EXERCISE REQUIREMENTS: For the entries that follow, restate word for word the line containing "GAS2: MQ-3 -> MQ-135", the line containing "GPS pin TX: D2 -> D7", and every line that lies between them.

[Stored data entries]

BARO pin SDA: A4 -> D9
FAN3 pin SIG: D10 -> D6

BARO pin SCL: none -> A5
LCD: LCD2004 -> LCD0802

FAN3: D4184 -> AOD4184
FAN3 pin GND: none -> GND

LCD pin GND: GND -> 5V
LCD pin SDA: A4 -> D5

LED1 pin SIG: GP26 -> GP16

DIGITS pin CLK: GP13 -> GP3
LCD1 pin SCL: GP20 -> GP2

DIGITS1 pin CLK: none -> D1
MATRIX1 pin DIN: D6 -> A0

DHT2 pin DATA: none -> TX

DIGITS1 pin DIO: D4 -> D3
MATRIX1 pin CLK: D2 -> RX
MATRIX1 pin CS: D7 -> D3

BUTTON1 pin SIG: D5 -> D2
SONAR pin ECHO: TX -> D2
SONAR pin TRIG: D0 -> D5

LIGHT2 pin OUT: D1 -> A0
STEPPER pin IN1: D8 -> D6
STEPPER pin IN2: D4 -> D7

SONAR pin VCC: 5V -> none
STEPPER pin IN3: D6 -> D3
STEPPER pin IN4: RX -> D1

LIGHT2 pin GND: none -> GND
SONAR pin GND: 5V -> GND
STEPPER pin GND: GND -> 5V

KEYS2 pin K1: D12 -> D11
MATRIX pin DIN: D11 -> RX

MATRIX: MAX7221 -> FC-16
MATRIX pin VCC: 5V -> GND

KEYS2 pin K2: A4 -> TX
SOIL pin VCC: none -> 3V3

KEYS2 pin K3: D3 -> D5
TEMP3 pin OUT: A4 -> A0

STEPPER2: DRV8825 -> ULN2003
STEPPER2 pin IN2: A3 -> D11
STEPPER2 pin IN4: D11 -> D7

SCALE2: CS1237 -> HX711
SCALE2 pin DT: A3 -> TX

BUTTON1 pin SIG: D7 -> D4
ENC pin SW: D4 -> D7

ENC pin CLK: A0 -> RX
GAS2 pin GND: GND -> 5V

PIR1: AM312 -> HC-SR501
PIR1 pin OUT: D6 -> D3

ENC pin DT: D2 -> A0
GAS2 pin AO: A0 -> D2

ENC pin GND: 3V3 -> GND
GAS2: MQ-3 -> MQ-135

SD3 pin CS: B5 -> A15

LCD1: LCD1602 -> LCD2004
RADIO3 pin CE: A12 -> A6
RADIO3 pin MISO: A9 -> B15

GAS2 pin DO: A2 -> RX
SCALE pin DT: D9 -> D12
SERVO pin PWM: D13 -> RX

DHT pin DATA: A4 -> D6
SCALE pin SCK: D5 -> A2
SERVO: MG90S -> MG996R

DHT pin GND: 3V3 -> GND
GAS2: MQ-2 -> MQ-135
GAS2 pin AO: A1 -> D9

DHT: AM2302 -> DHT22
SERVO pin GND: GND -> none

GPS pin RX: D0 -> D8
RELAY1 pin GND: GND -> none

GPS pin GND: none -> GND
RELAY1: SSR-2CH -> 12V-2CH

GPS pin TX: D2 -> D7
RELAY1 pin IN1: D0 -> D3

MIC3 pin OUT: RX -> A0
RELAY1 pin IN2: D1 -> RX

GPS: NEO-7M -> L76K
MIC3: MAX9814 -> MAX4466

ANSWER AREA:
GAS2: MQ-3 -> MQ-135

SD3 pin CS: B5 -> A15

LCD1: LCD1602 -> LCD2004
RADIO3 pin CE: A12 -> A6
RADIO3 pin MISO: A9 -> B15

GAS2 pin DO: A2 -> RX
SCALE pin DT: D9 -> D12
SERVO pin PWM: D13 -> RX

DHT pin DATA: A4 -> D6
SCALE pin SCK: D5 -> A2
SERVO: MG90S -> MG996R

DHT pin GND: 3V3 -> GND
GAS2: MQ-2 -> MQ-135
GAS2 pin AO: A1 -> D9

DHT: AM2302 -> DHT22
SERVO pin GND: GND -> none

GPS pin RX: D0 -> D8
RELAY1 pin GND: GND -> none

GPS pin GND: none -> GND
RELAY1: SSR-2CH -> 12V-2CH

GPS pin TX: D2 -> D7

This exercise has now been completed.